** What the task requires **
Filter the records for "purple" and keep each line that has it.

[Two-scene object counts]
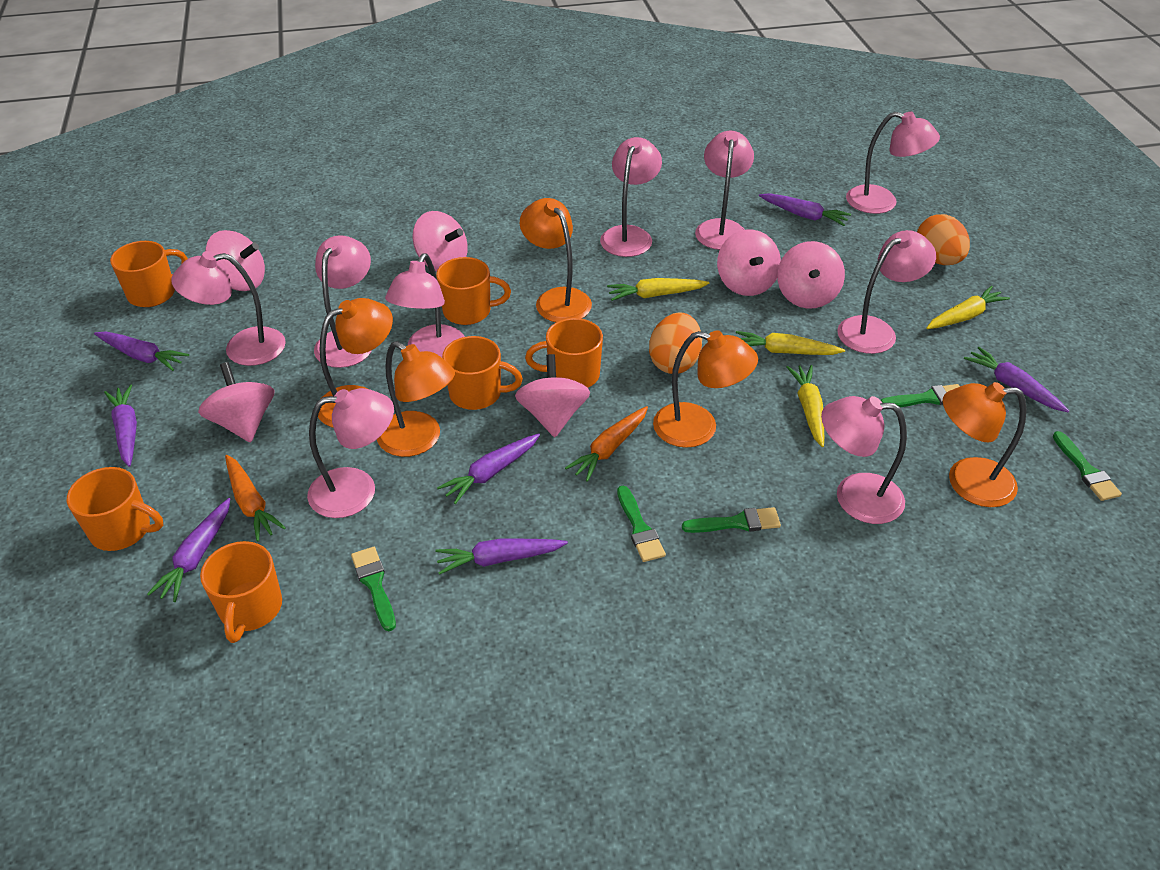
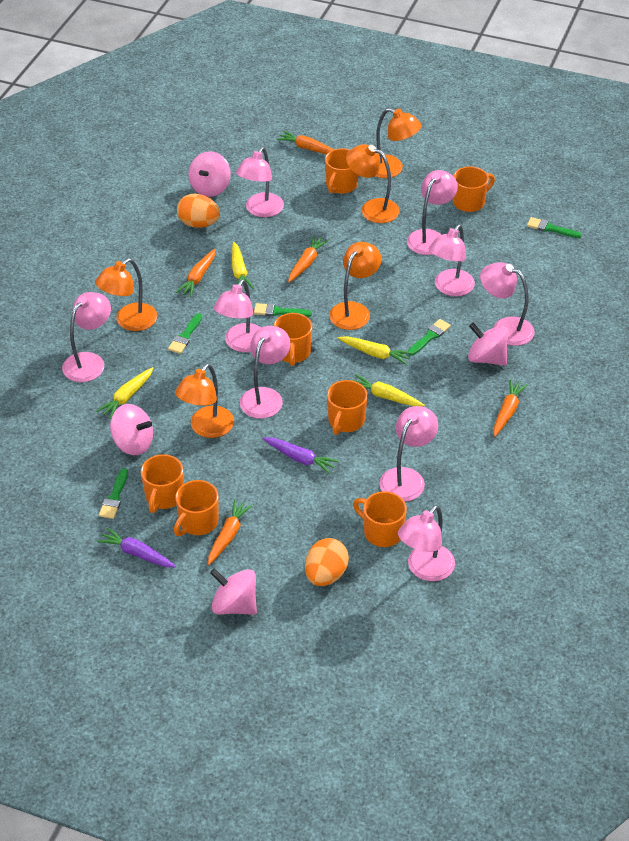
orange carrot: 2 -> 5
orange mug: 6 -> 7
pink spinning top: 6 -> 4
purple carrot: 7 -> 2

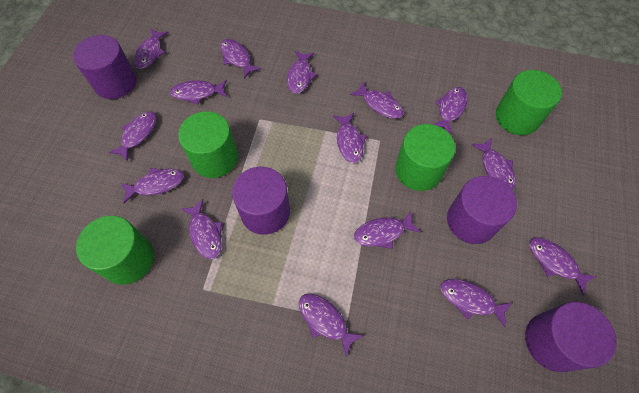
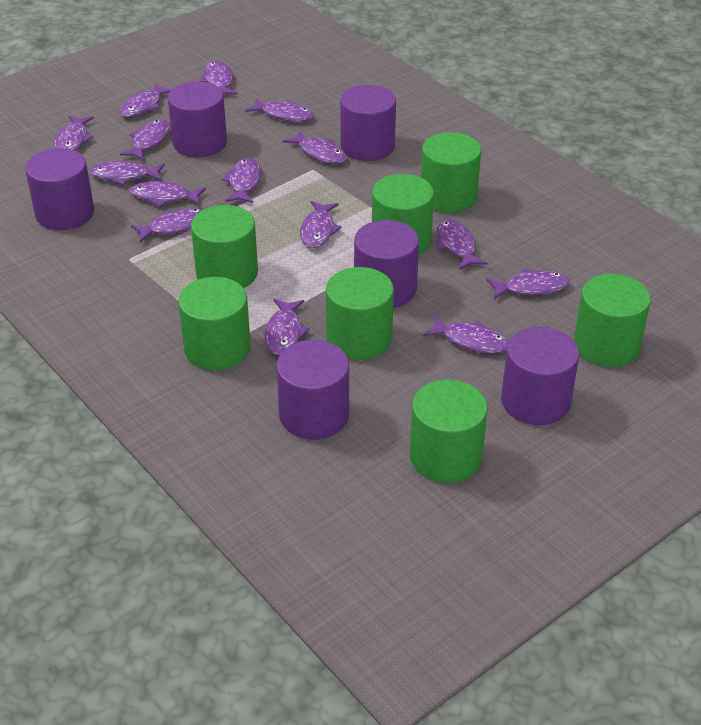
green cylinder: 4 -> 7
purple cylinder: 4 -> 6

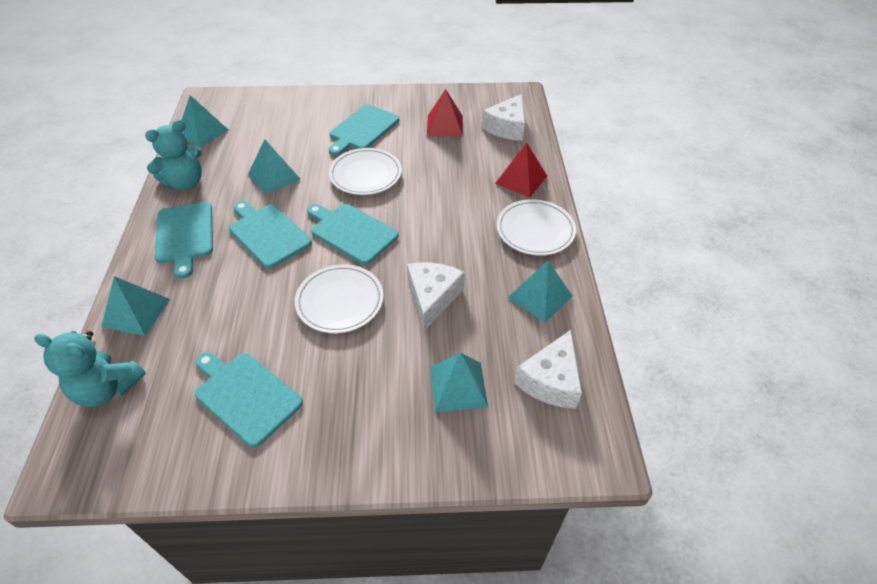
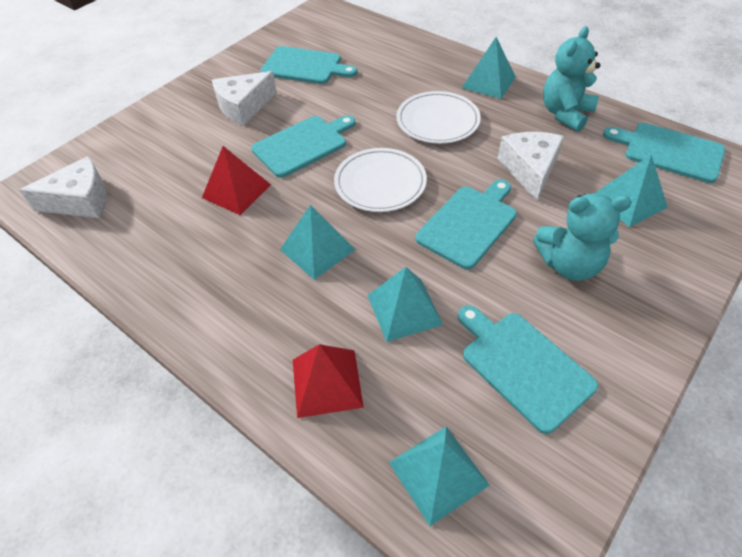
white plate: 3 -> 2

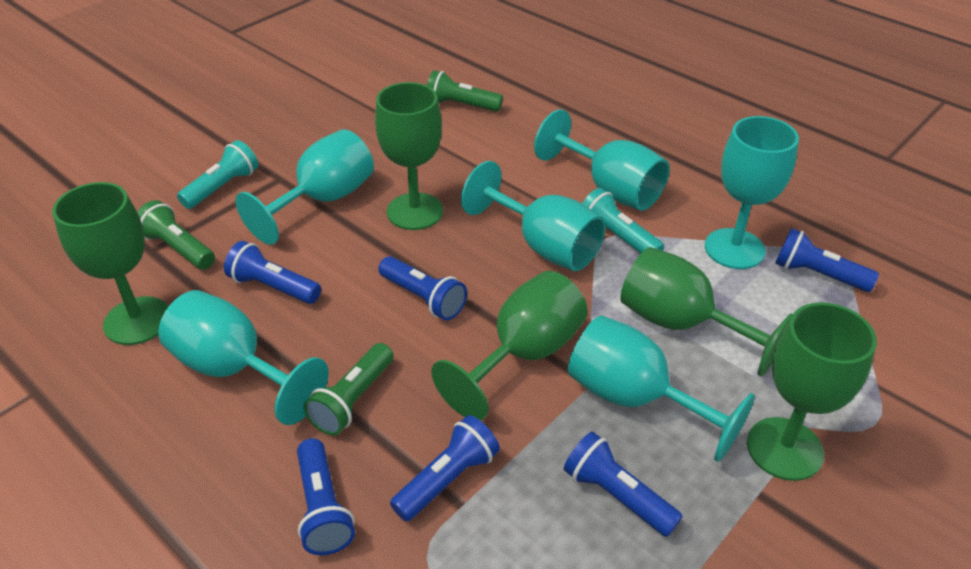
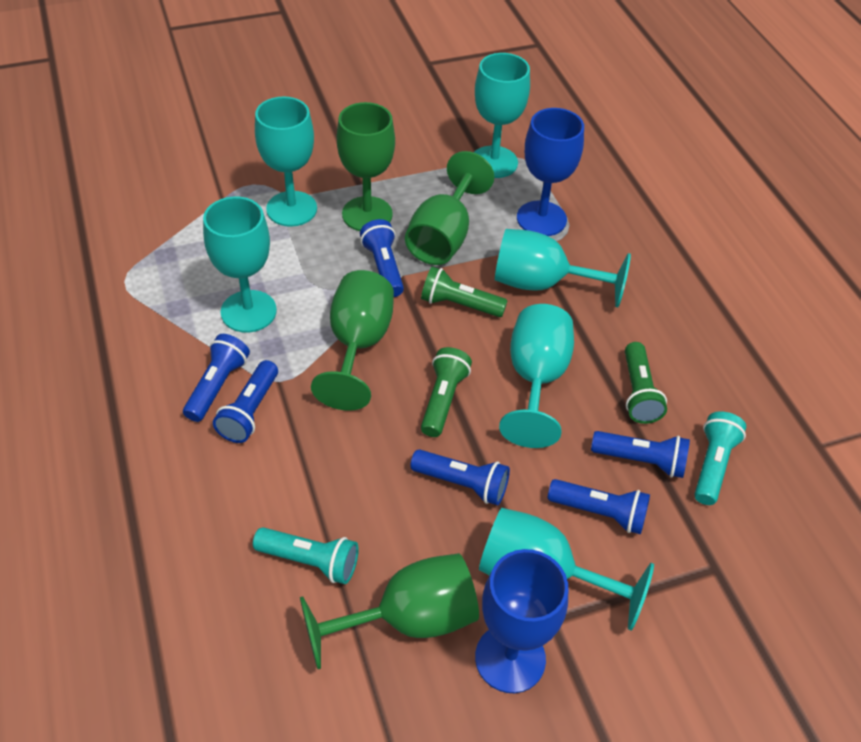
blue goblet: 0 -> 2
green goblet: 5 -> 4

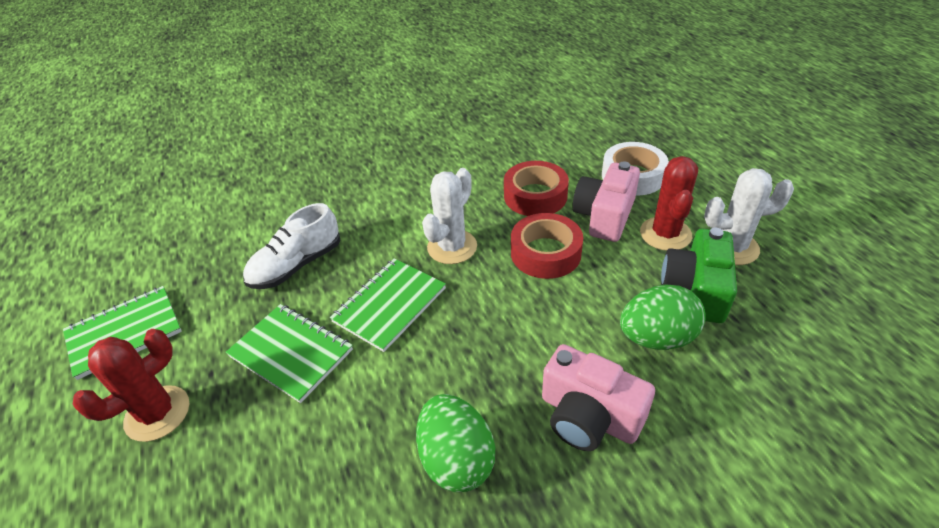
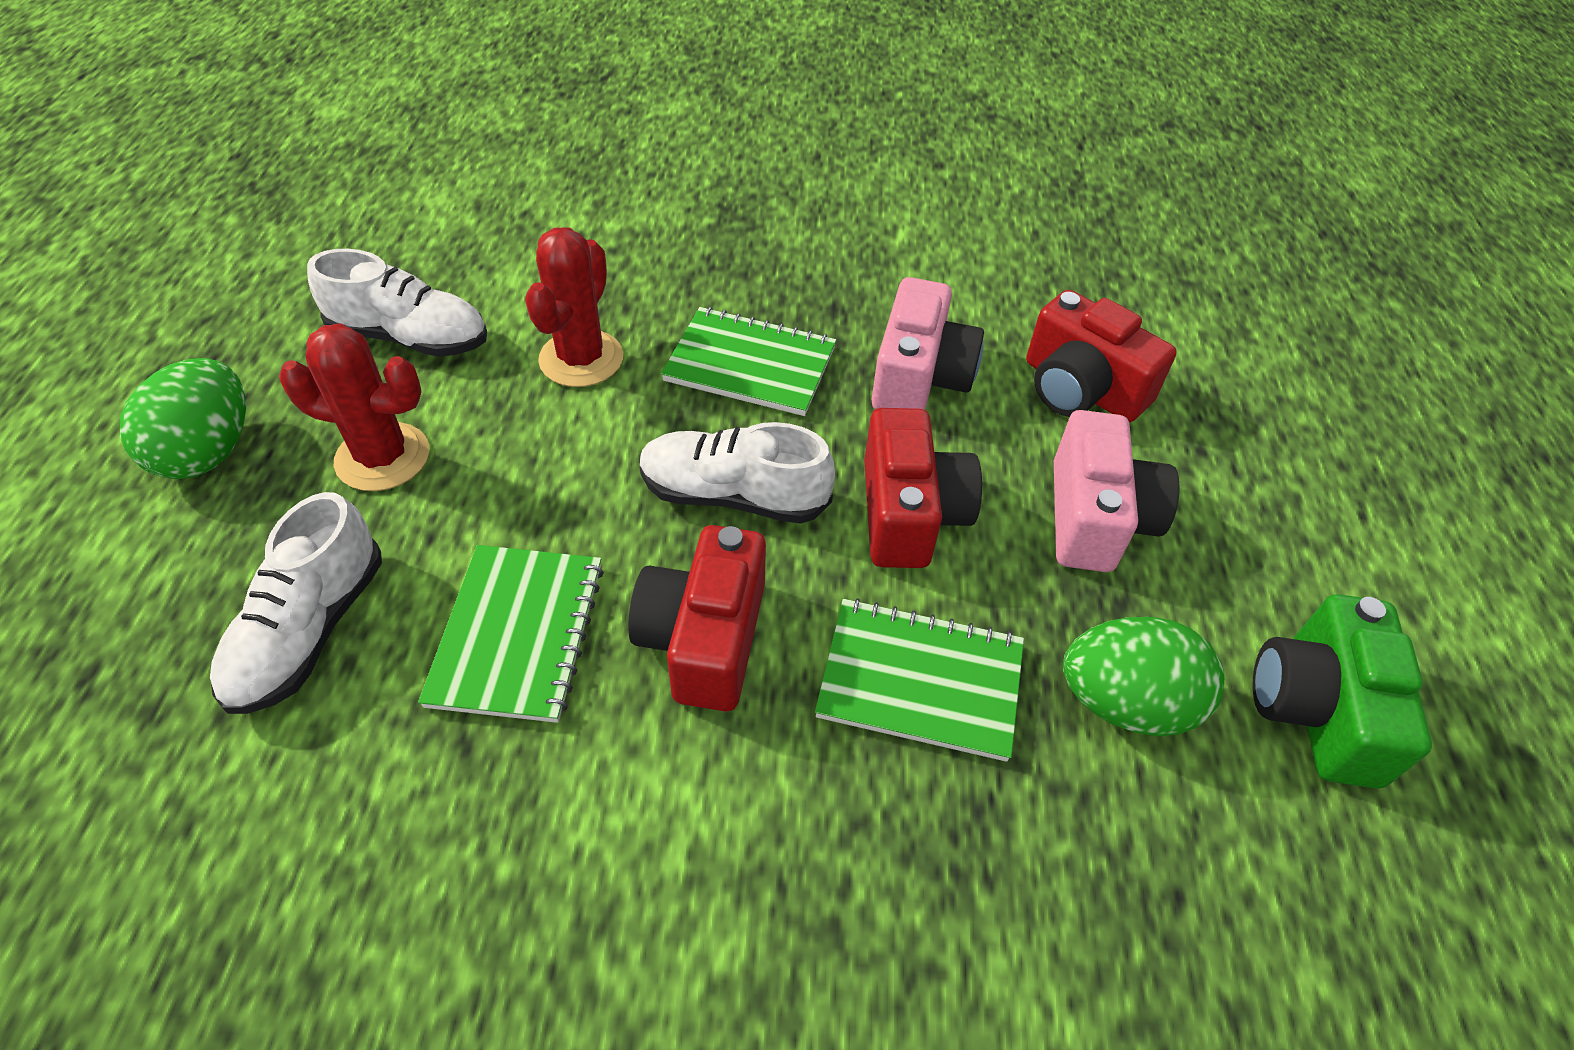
red camera: 0 -> 3
red tape: 2 -> 0
white cactus: 2 -> 0
white shoe: 1 -> 3
white tape: 1 -> 0

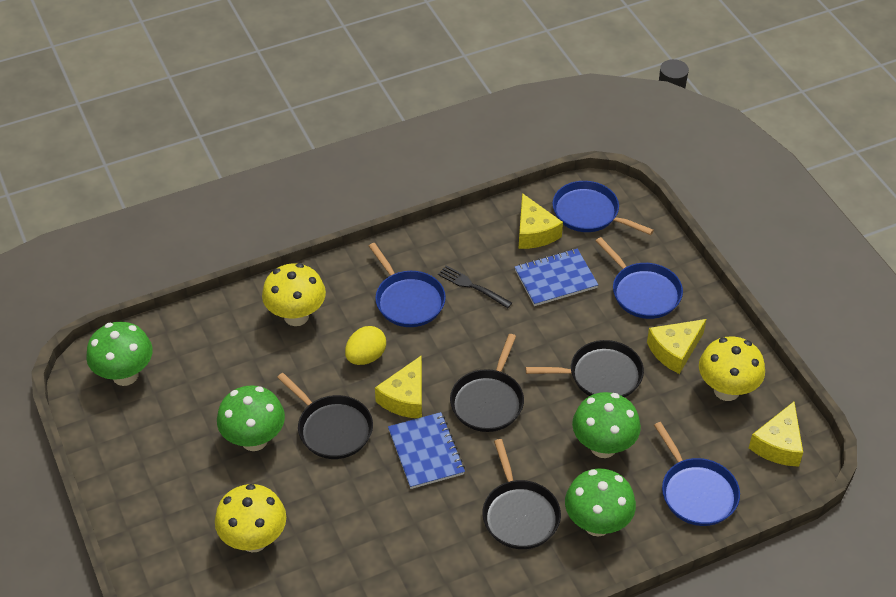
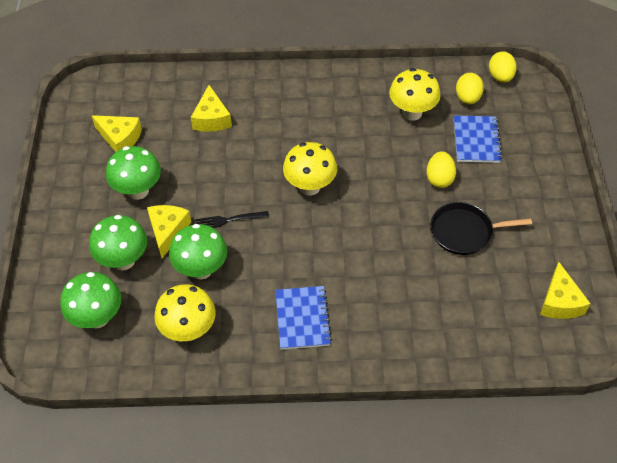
black pan: 4 -> 1
blue pan: 4 -> 0
yellow egg: 1 -> 3

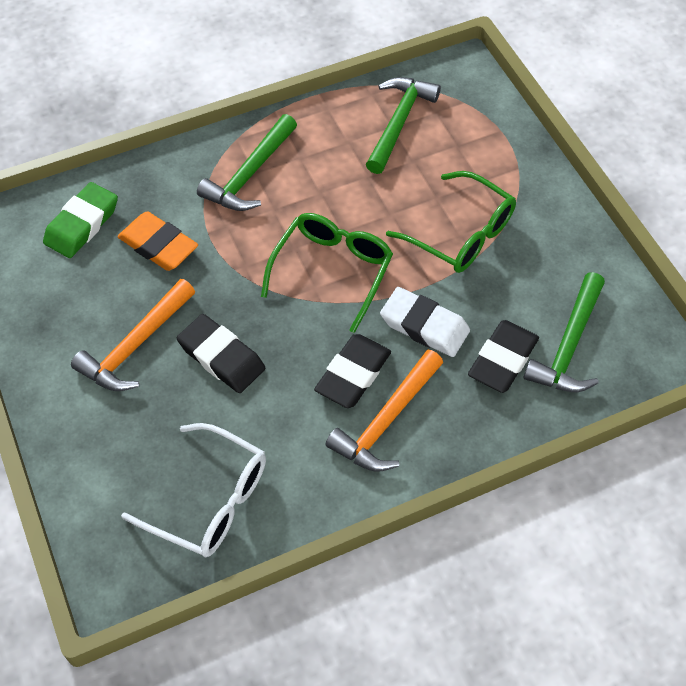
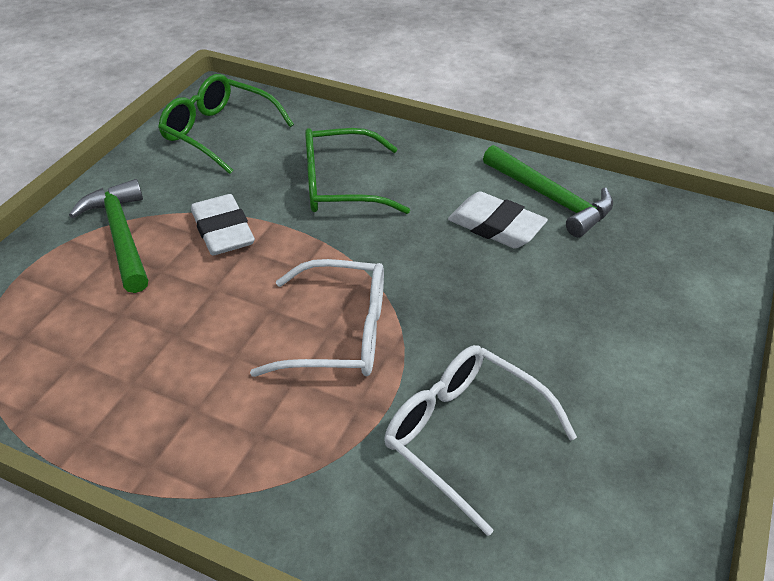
black eraser: 3 -> 0
green eraser: 1 -> 0
green hammer: 3 -> 2
orange eraser: 1 -> 0
orange hammer: 2 -> 0
white eraser: 1 -> 2
white glasses: 1 -> 2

** Written solution **
purple carrot: 7 -> 2
purple cylinder: 4 -> 6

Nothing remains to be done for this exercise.